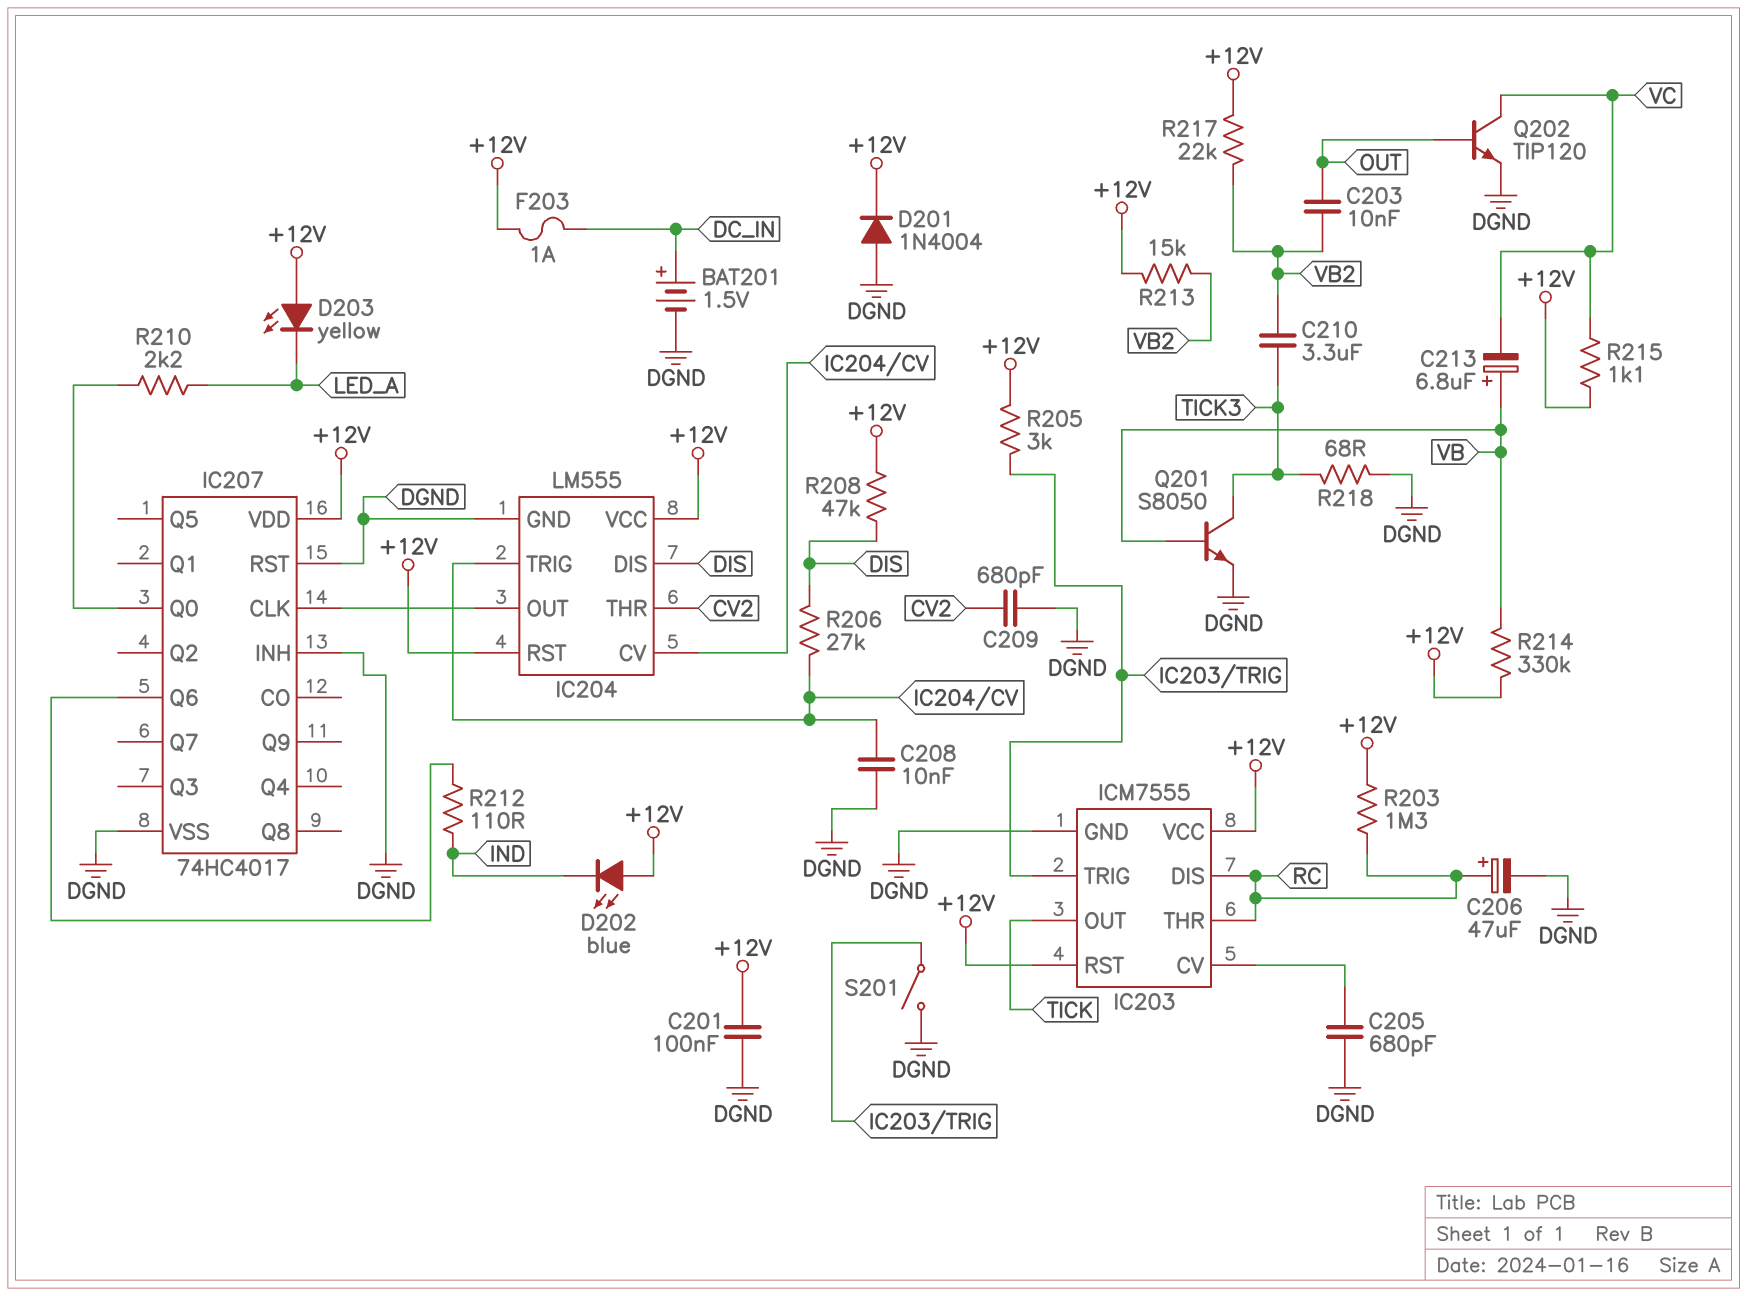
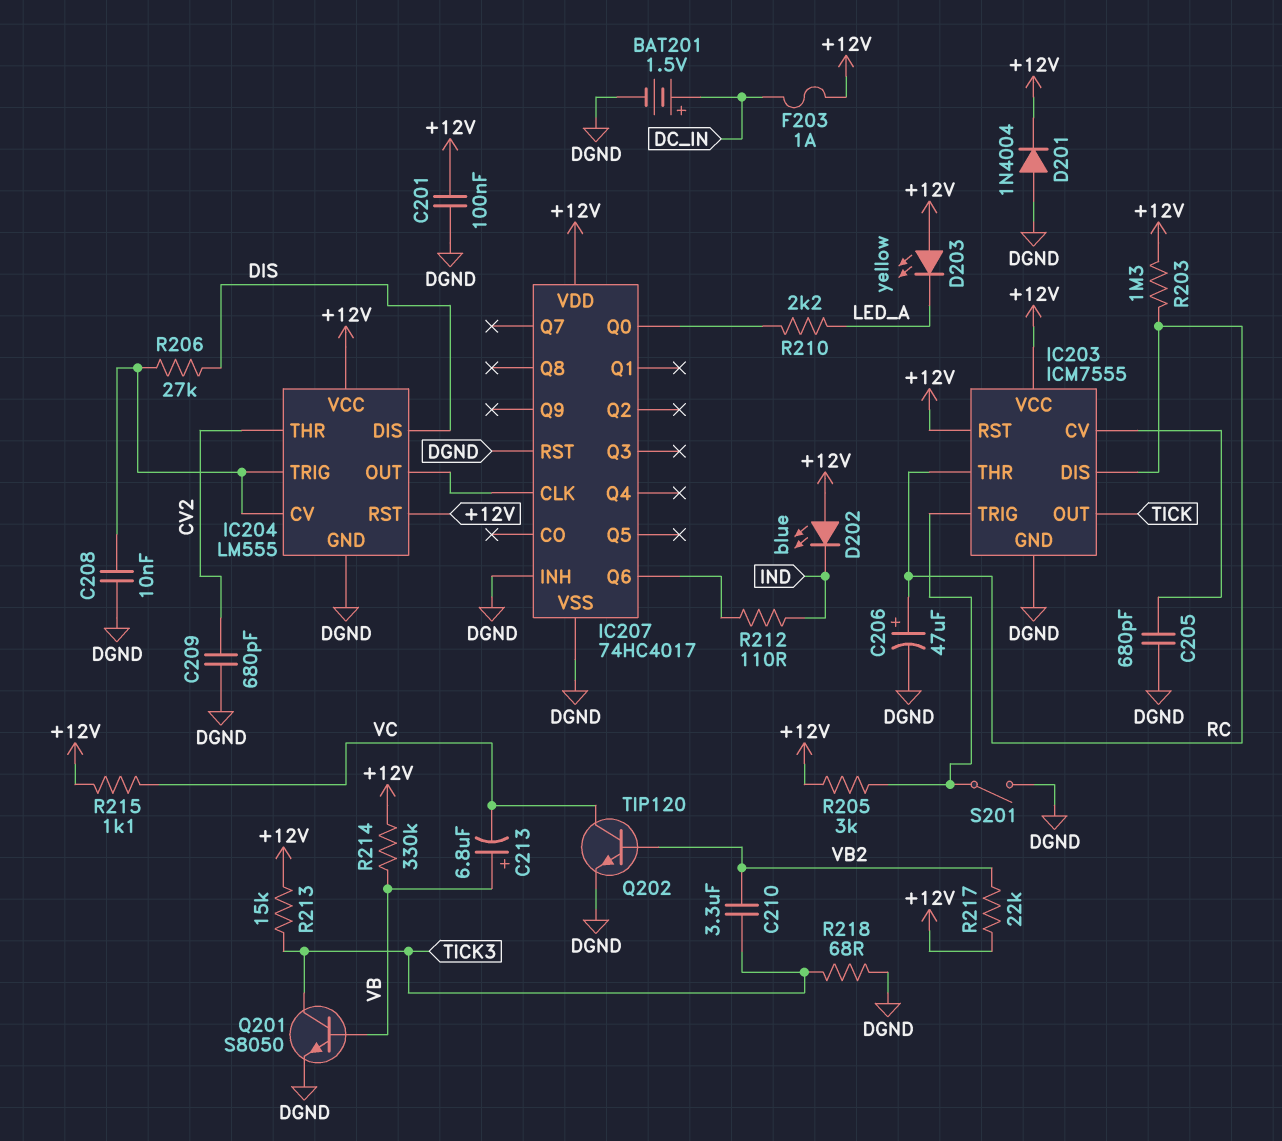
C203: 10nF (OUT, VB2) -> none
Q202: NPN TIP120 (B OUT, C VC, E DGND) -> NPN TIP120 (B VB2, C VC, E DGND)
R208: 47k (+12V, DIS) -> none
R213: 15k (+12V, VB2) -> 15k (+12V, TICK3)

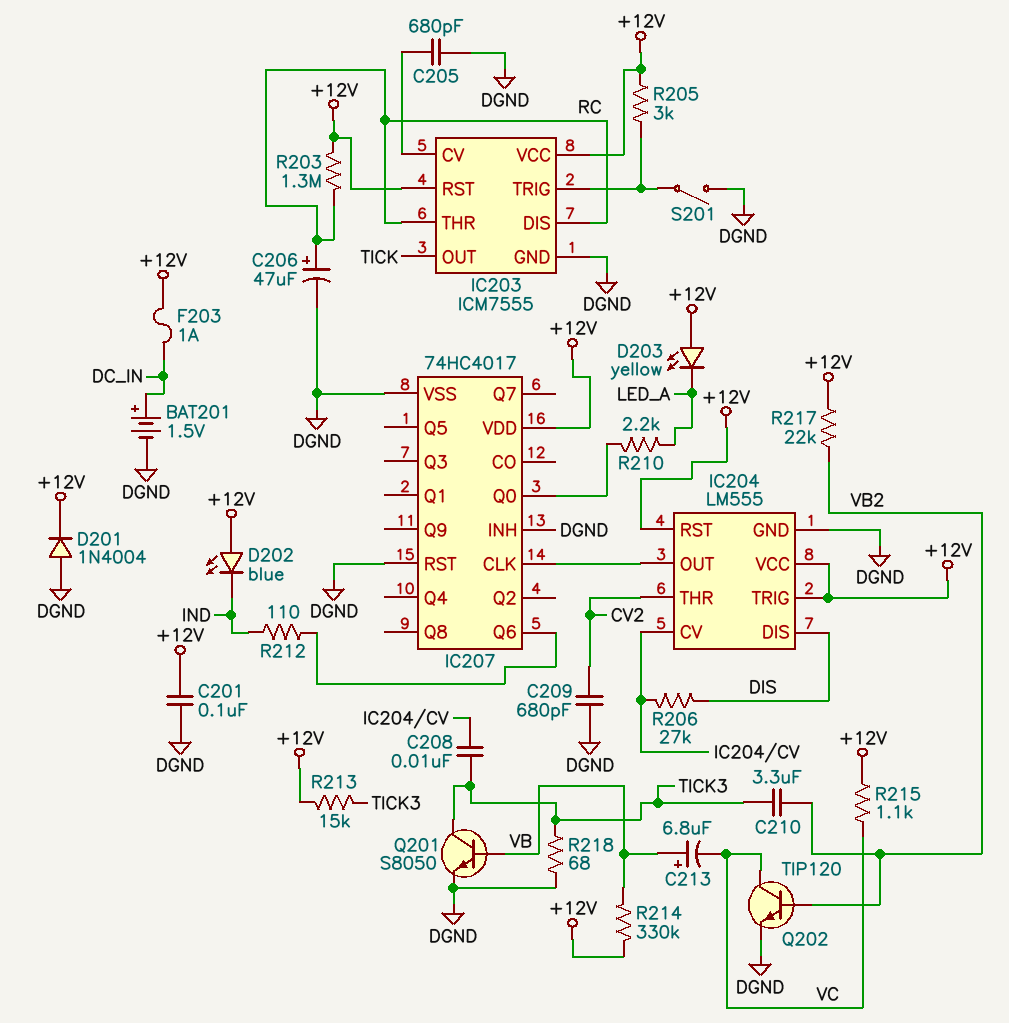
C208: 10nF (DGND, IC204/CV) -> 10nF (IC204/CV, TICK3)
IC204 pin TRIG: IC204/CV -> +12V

-------

Work instruction –
Please retype the listing above word for word, skipping each picture.

Response area –
C203: 10nF (OUT, VB2) -> none
Q202: NPN TIP120 (B OUT, C VC, E DGND) -> NPN TIP120 (B VB2, C VC, E DGND)
R208: 47k (+12V, DIS) -> none
R213: 15k (+12V, VB2) -> 15k (+12V, TICK3)

C208: 10nF (DGND, IC204/CV) -> 10nF (IC204/CV, TICK3)
IC204 pin TRIG: IC204/CV -> +12V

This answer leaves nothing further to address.